***** Dataset records *****

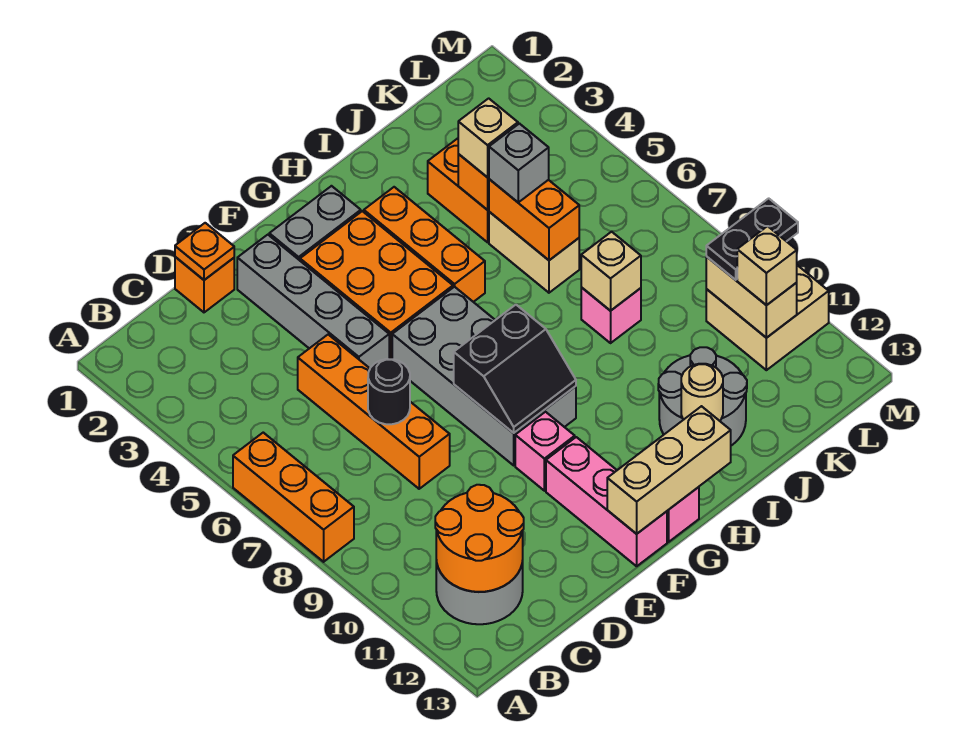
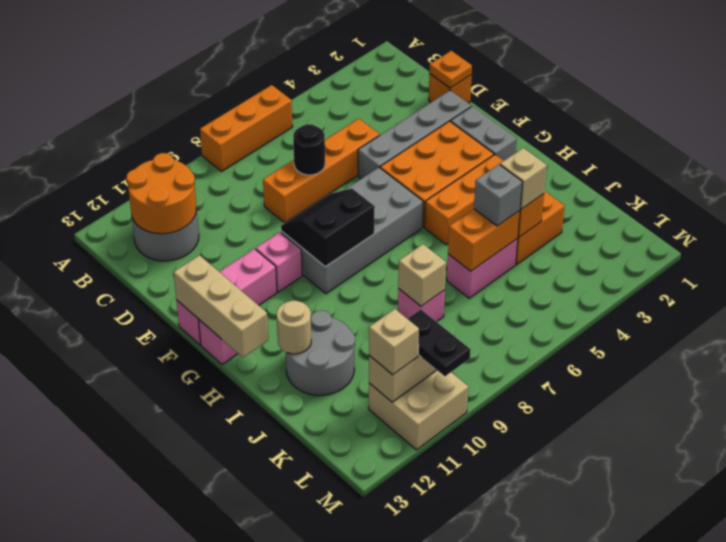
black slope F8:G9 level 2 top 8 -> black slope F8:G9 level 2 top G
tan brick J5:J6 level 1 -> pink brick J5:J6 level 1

*****
***** Dataset records *****

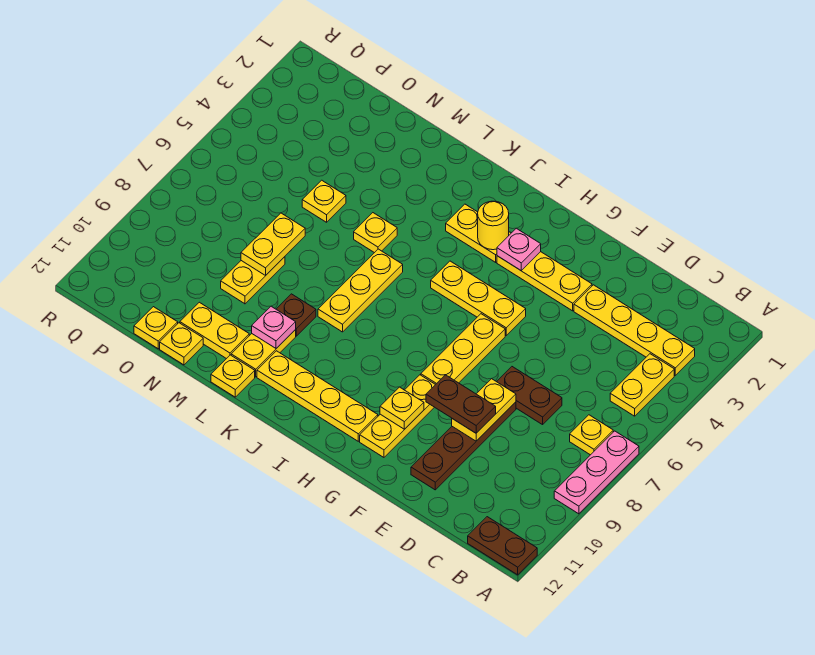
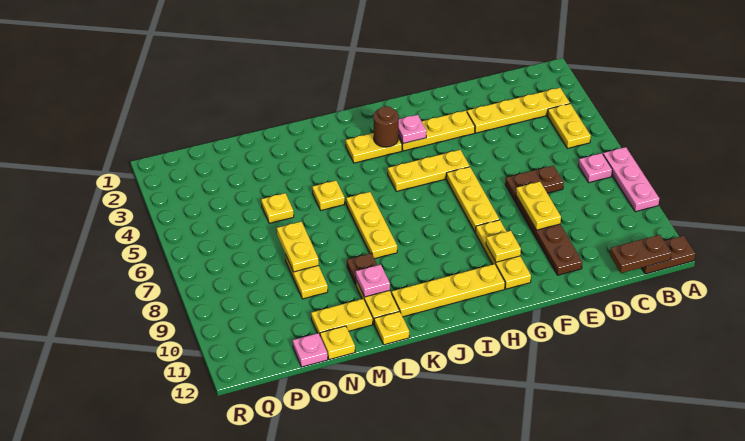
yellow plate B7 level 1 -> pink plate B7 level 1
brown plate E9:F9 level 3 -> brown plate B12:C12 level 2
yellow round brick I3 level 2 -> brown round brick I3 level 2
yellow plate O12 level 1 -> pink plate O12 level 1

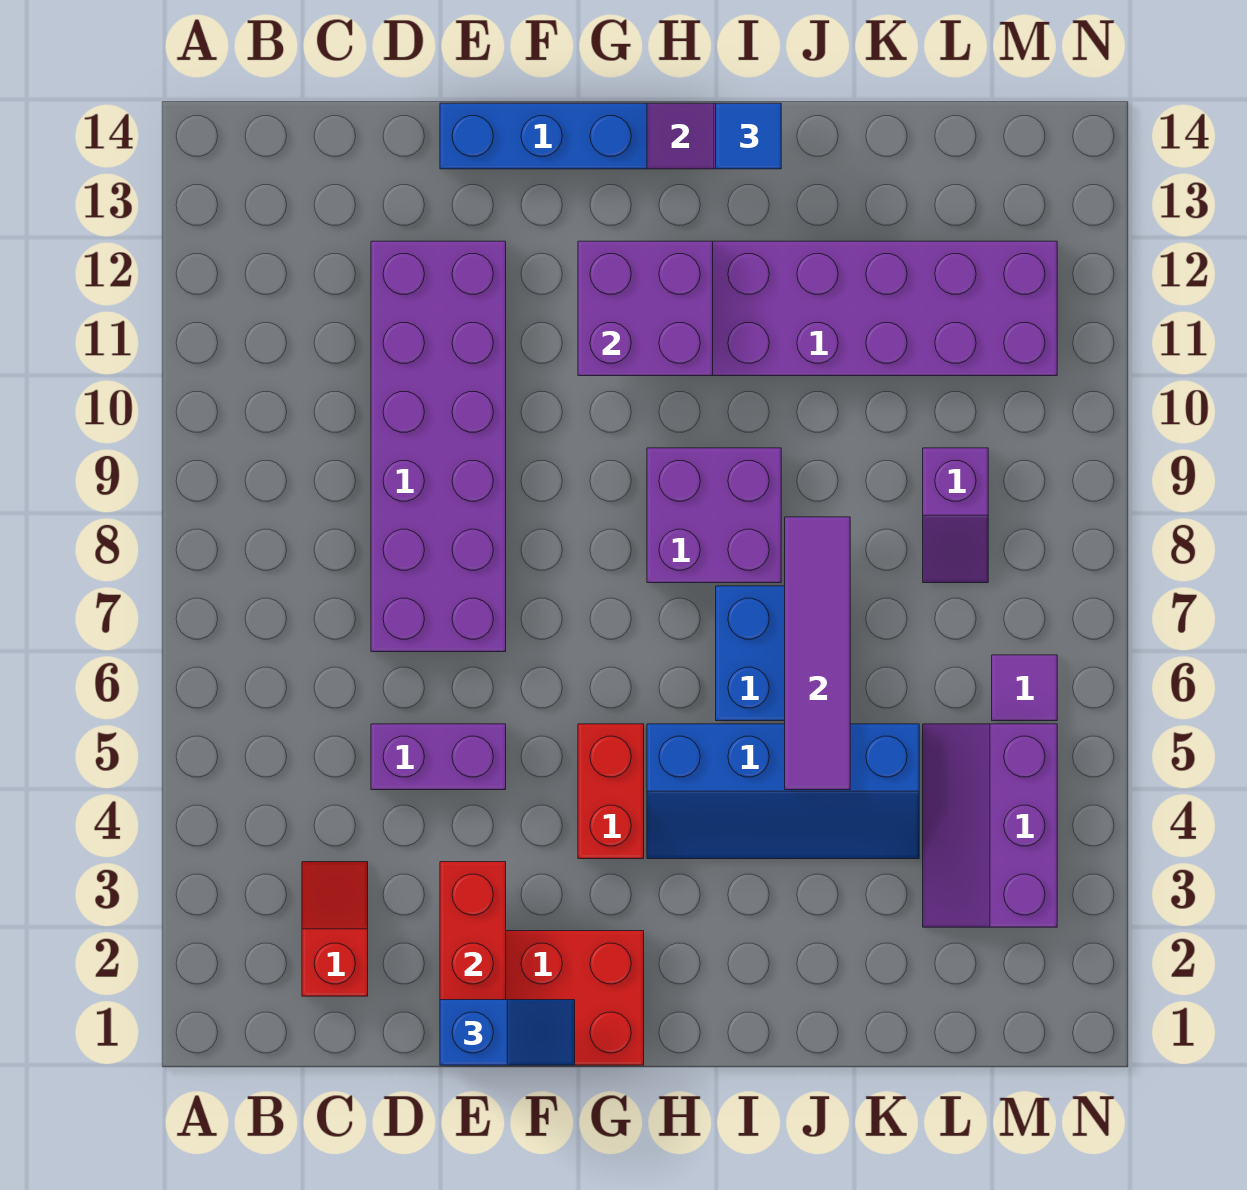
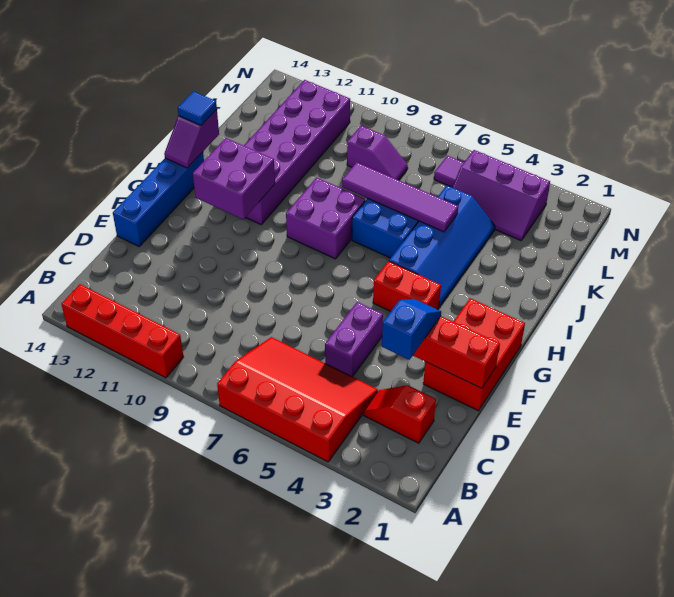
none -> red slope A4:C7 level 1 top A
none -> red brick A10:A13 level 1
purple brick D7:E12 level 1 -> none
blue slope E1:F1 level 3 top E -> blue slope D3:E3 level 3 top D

*****

→ What the exercise asks:
Start with the line with "yellow round brick" in the listing above and stop after the line with "blue slope E1:F1". Write out exactly the lines in that stretch and no others, without pictures.

→ Your solution:
yellow round brick I3 level 2 -> brown round brick I3 level 2
yellow plate O12 level 1 -> pink plate O12 level 1

none -> red slope A4:C7 level 1 top A
none -> red brick A10:A13 level 1
purple brick D7:E12 level 1 -> none
blue slope E1:F1 level 3 top E -> blue slope D3:E3 level 3 top D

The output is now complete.